Exercise brief –
Return every line from the one with "none -> brown cone [511,94,580,186]" through the one with "none -> green toothbrush [1010,244,1089,315]", inclusive, exactly as it appears below.

Data records –

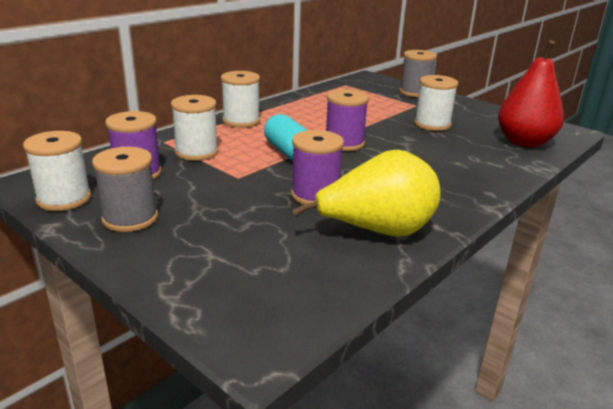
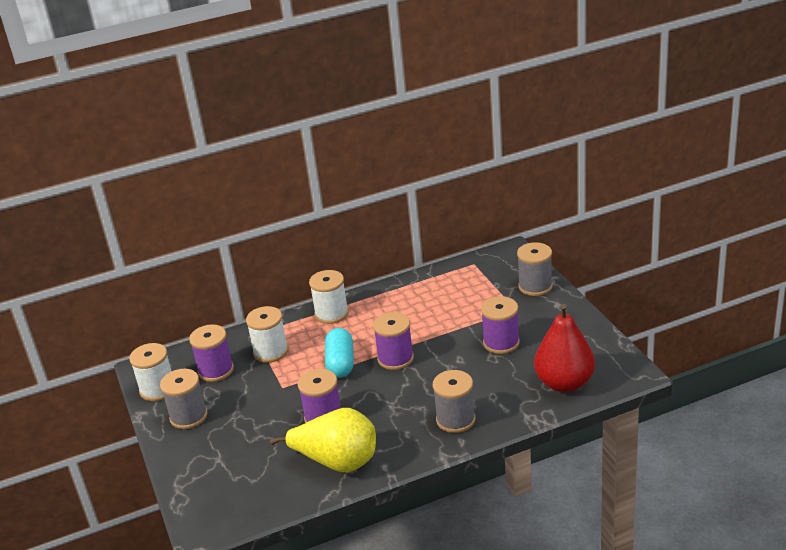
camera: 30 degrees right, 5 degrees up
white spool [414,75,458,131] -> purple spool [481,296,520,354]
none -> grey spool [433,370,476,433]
--
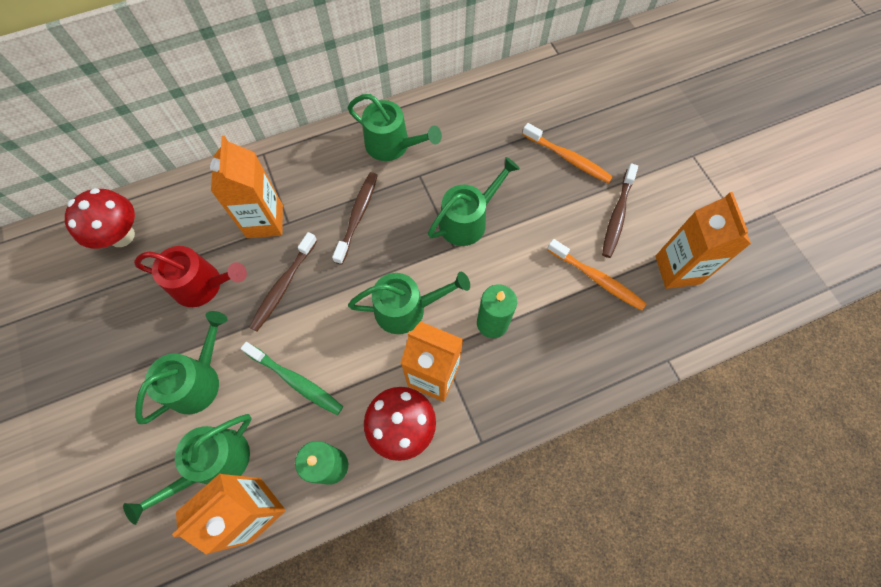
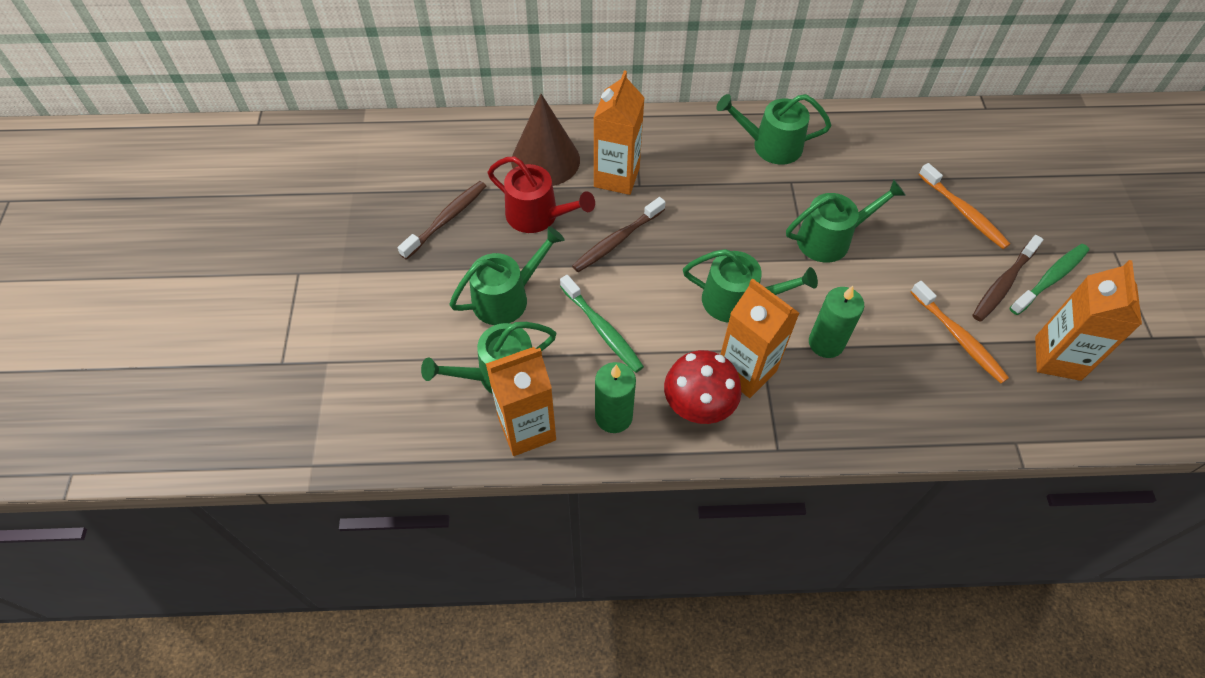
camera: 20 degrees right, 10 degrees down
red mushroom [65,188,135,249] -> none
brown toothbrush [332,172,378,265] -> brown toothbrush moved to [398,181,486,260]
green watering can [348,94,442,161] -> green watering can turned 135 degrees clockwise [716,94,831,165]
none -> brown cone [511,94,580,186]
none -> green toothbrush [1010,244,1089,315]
...
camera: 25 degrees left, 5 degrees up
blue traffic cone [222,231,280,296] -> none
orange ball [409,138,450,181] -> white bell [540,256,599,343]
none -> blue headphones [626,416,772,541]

The completed task –
none -> brown cone [511,94,580,186]
none -> green toothbrush [1010,244,1089,315]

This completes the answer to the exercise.